**TASK:** Return each of the entries below verbatim, line for line, with nothing changed.

━━━ INPUT ROWS ━━━

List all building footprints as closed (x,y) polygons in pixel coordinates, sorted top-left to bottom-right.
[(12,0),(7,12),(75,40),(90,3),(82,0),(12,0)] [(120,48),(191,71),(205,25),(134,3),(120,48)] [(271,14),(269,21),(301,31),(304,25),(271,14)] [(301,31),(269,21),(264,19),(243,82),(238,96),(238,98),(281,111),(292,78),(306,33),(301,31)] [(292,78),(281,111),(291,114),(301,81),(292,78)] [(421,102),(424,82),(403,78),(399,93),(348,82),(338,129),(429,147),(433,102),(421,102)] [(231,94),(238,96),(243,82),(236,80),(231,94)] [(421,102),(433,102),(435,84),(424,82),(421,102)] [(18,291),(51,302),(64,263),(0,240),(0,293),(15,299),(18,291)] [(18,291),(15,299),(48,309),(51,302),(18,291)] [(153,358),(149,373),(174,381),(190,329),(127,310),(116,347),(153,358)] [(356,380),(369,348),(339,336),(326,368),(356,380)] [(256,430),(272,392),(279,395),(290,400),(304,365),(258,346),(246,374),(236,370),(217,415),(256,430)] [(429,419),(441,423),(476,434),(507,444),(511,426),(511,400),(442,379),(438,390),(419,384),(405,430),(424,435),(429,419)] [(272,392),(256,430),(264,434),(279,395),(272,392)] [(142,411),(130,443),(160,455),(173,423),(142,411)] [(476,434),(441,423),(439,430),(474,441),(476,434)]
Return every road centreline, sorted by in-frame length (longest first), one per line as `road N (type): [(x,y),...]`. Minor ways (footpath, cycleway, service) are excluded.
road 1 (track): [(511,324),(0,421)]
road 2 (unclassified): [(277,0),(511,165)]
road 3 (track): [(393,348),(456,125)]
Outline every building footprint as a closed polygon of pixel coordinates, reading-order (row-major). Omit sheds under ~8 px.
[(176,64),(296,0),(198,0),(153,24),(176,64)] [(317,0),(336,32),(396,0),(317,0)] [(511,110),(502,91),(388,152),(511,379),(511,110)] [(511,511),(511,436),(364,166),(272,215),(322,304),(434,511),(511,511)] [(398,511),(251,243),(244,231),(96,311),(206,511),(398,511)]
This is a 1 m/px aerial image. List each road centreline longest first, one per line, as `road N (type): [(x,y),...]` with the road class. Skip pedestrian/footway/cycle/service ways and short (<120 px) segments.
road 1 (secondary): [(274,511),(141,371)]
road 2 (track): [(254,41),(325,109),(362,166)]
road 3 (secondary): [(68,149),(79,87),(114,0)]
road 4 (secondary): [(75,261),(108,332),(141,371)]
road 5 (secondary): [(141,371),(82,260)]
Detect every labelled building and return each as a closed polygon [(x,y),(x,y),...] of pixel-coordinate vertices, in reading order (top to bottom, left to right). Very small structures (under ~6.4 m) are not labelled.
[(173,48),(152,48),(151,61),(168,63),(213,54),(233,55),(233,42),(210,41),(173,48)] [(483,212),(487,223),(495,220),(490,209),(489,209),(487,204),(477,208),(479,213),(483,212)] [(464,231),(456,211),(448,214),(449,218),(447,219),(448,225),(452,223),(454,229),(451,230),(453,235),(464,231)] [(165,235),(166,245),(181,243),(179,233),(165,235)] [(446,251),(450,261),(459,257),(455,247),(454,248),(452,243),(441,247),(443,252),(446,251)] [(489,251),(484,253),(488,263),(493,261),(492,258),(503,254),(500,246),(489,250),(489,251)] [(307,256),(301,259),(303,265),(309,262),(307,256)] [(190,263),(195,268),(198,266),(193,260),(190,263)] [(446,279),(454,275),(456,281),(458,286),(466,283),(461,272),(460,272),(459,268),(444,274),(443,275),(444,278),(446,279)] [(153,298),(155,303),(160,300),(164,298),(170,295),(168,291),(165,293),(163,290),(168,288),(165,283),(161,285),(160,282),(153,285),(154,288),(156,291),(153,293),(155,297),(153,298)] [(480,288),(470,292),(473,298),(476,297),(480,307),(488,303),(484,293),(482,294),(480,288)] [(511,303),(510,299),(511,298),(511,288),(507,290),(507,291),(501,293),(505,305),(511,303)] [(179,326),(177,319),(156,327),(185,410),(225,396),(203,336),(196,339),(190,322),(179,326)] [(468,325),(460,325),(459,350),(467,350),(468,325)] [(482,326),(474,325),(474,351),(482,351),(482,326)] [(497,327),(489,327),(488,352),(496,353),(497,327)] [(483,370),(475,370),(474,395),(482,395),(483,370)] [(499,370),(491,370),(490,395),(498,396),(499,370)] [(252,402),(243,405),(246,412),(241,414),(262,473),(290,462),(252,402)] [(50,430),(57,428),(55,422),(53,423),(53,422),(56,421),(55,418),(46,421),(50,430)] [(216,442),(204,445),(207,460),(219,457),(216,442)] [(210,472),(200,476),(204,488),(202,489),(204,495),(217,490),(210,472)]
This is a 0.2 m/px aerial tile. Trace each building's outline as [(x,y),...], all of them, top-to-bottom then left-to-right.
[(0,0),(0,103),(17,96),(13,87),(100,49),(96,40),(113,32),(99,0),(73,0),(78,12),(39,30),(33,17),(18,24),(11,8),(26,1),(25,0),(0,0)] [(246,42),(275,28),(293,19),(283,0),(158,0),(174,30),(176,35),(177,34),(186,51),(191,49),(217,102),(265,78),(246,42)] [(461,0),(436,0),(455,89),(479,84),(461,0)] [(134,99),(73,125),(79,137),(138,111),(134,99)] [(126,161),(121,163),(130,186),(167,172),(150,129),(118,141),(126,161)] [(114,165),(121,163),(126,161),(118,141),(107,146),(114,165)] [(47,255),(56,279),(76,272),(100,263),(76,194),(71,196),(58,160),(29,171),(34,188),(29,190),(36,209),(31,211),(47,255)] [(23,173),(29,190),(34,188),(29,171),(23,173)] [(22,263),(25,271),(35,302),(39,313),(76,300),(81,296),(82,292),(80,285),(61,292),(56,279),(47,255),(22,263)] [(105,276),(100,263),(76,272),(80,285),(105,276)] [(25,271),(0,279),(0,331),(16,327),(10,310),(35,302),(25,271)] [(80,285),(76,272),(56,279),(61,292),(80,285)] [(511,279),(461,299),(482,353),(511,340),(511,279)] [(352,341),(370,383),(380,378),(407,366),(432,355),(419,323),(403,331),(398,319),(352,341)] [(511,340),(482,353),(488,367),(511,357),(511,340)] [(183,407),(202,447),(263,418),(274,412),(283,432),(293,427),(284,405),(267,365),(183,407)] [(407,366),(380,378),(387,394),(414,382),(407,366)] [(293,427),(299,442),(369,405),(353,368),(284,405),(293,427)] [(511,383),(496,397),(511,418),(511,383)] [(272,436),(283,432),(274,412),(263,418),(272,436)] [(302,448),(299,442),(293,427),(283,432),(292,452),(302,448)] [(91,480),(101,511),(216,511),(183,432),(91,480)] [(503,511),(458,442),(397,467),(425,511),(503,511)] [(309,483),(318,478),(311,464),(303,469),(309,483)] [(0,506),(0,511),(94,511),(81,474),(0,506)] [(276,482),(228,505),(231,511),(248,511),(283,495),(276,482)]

━━━

**TASK RESPONSE:**
List all building footprints as closed (x,y) polygons in pixel coordinates, sorted top-left to bottom-right.
[(12,0),(7,12),(75,40),(90,3),(82,0),(12,0)] [(120,48),(191,71),(205,25),(134,3),(120,48)] [(271,14),(269,21),(301,31),(304,25),(271,14)] [(301,31),(269,21),(264,19),(243,82),(238,96),(238,98),(281,111),(292,78),(306,33),(301,31)] [(292,78),(281,111),(291,114),(301,81),(292,78)] [(421,102),(424,82),(403,78),(399,93),(348,82),(338,129),(429,147),(433,102),(421,102)] [(231,94),(238,96),(243,82),(236,80),(231,94)] [(421,102),(433,102),(435,84),(424,82),(421,102)] [(18,291),(51,302),(64,263),(0,240),(0,293),(15,299),(18,291)] [(18,291),(15,299),(48,309),(51,302),(18,291)] [(153,358),(149,373),(174,381),(190,329),(127,310),(116,347),(153,358)] [(356,380),(369,348),(339,336),(326,368),(356,380)] [(256,430),(272,392),(279,395),(290,400),(304,365),(258,346),(246,374),(236,370),(217,415),(256,430)] [(429,419),(441,423),(476,434),(507,444),(511,426),(511,400),(442,379),(438,390),(419,384),(405,430),(424,435),(429,419)] [(272,392),(256,430),(264,434),(279,395),(272,392)] [(142,411),(130,443),(160,455),(173,423),(142,411)] [(476,434),(441,423),(439,430),(474,441),(476,434)]
Return every road centreline, sorted by in-frame length (longest first), one per line as `road N (type): [(x,y),...]`. Minor ways (footpath, cycleway, service) are excluded.
road 1 (track): [(511,324),(0,421)]
road 2 (unclassified): [(277,0),(511,165)]
road 3 (track): [(393,348),(456,125)]
Outline every building footprint as a closed polygon of pixel coordinates, reading-order (row-major). Omit sheds under ~8 px.
[(176,64),(296,0),(198,0),(153,24),(176,64)] [(317,0),(336,32),(396,0),(317,0)] [(511,110),(502,91),(388,152),(511,379),(511,110)] [(511,511),(511,436),(364,166),(272,215),(322,304),(434,511),(511,511)] [(398,511),(251,243),(244,231),(96,311),(206,511),(398,511)]
This is a 1 m/px aerial image. List each road centreline longest first, one per line, as `road N (type): [(x,y),...]` with the road class. Skip pedestrian/footway/cycle/service ways and short (<120 px) segments.
road 1 (secondary): [(274,511),(141,371)]
road 2 (track): [(254,41),(325,109),(362,166)]
road 3 (secondary): [(68,149),(79,87),(114,0)]
road 4 (secondary): [(75,261),(108,332),(141,371)]
road 5 (secondary): [(141,371),(82,260)]
Detect every labelled building and return each as a closed polygon [(x,y),(x,y),...] of pixel-coordinate vertices, in reading order (top to bottom, left to right). Very small structures (under ~6.4 m) are not labelled.
[(173,48),(152,48),(151,61),(168,63),(213,54),(233,55),(233,42),(210,41),(173,48)] [(483,212),(487,223),(495,220),(490,209),(489,209),(487,204),(477,208),(479,213),(483,212)] [(464,231),(456,211),(448,214),(449,218),(447,219),(448,225),(452,223),(454,229),(451,230),(453,235),(464,231)] [(165,235),(166,245),(181,243),(179,233),(165,235)] [(446,251),(450,261),(459,257),(455,247),(454,248),(452,243),(441,247),(443,252),(446,251)] [(489,251),(484,253),(488,263),(493,261),(492,258),(503,254),(500,246),(489,250),(489,251)] [(307,256),(301,259),(303,265),(309,262),(307,256)] [(190,263),(195,268),(198,266),(193,260),(190,263)] [(446,279),(454,275),(456,281),(458,286),(466,283),(461,272),(460,272),(459,268),(444,274),(443,275),(444,278),(446,279)] [(153,298),(155,303),(160,300),(164,298),(170,295),(168,291),(165,293),(163,290),(168,288),(165,283),(161,285),(160,282),(153,285),(154,288),(156,291),(153,293),(155,297),(153,298)] [(480,288),(470,292),(473,298),(476,297),(480,307),(488,303),(484,293),(482,294),(480,288)] [(511,303),(510,299),(511,298),(511,288),(507,290),(507,291),(501,293),(505,305),(511,303)] [(179,326),(177,319),(156,327),(185,410),(225,396),(203,336),(196,339),(190,322),(179,326)] [(468,325),(460,325),(459,350),(467,350),(468,325)] [(482,326),(474,325),(474,351),(482,351),(482,326)] [(497,327),(489,327),(488,352),(496,353),(497,327)] [(483,370),(475,370),(474,395),(482,395),(483,370)] [(499,370),(491,370),(490,395),(498,396),(499,370)] [(252,402),(243,405),(246,412),(241,414),(262,473),(290,462),(252,402)] [(50,430),(57,428),(55,422),(53,423),(53,422),(56,421),(55,418),(46,421),(50,430)] [(216,442),(204,445),(207,460),(219,457),(216,442)] [(210,472),(200,476),(204,488),(202,489),(204,495),(217,490),(210,472)]
This is a 0.2 m/px aerial tile. Trace each building's outline as [(x,y),...], all of them, top-to-bottom then left-to-right.
[(0,0),(0,103),(17,96),(13,87),(100,49),(96,40),(113,32),(99,0),(73,0),(78,12),(39,30),(33,17),(18,24),(11,8),(26,1),(25,0),(0,0)] [(246,42),(275,28),(293,19),(283,0),(158,0),(174,30),(176,35),(177,34),(186,51),(191,49),(217,102),(265,78),(246,42)] [(461,0),(436,0),(455,89),(479,84),(461,0)] [(134,99),(73,125),(79,137),(138,111),(134,99)] [(126,161),(121,163),(130,186),(167,172),(150,129),(118,141),(126,161)] [(114,165),(121,163),(126,161),(118,141),(107,146),(114,165)] [(47,255),(56,279),(76,272),(100,263),(76,194),(71,196),(58,160),(29,171),(34,188),(29,190),(36,209),(31,211),(47,255)] [(23,173),(29,190),(34,188),(29,171),(23,173)] [(22,263),(25,271),(35,302),(39,313),(76,300),(81,296),(82,292),(80,285),(61,292),(56,279),(47,255),(22,263)] [(105,276),(100,263),(76,272),(80,285),(105,276)] [(25,271),(0,279),(0,331),(16,327),(10,310),(35,302),(25,271)] [(80,285),(76,272),(56,279),(61,292),(80,285)] [(511,279),(461,299),(482,353),(511,340),(511,279)] [(352,341),(370,383),(380,378),(407,366),(432,355),(419,323),(403,331),(398,319),(352,341)] [(511,340),(482,353),(488,367),(511,357),(511,340)] [(183,407),(202,447),(263,418),(274,412),(283,432),(293,427),(284,405),(267,365),(183,407)] [(407,366),(380,378),(387,394),(414,382),(407,366)] [(293,427),(299,442),(369,405),(353,368),(284,405),(293,427)] [(511,383),(496,397),(511,418),(511,383)] [(272,436),(283,432),(274,412),(263,418),(272,436)] [(302,448),(299,442),(293,427),(283,432),(292,452),(302,448)] [(91,480),(101,511),(216,511),(183,432),(91,480)] [(503,511),(458,442),(397,467),(425,511),(503,511)] [(309,483),(318,478),(311,464),(303,469),(309,483)] [(0,506),(0,511),(94,511),(81,474),(0,506)] [(276,482),(228,505),(231,511),(248,511),(283,495),(276,482)]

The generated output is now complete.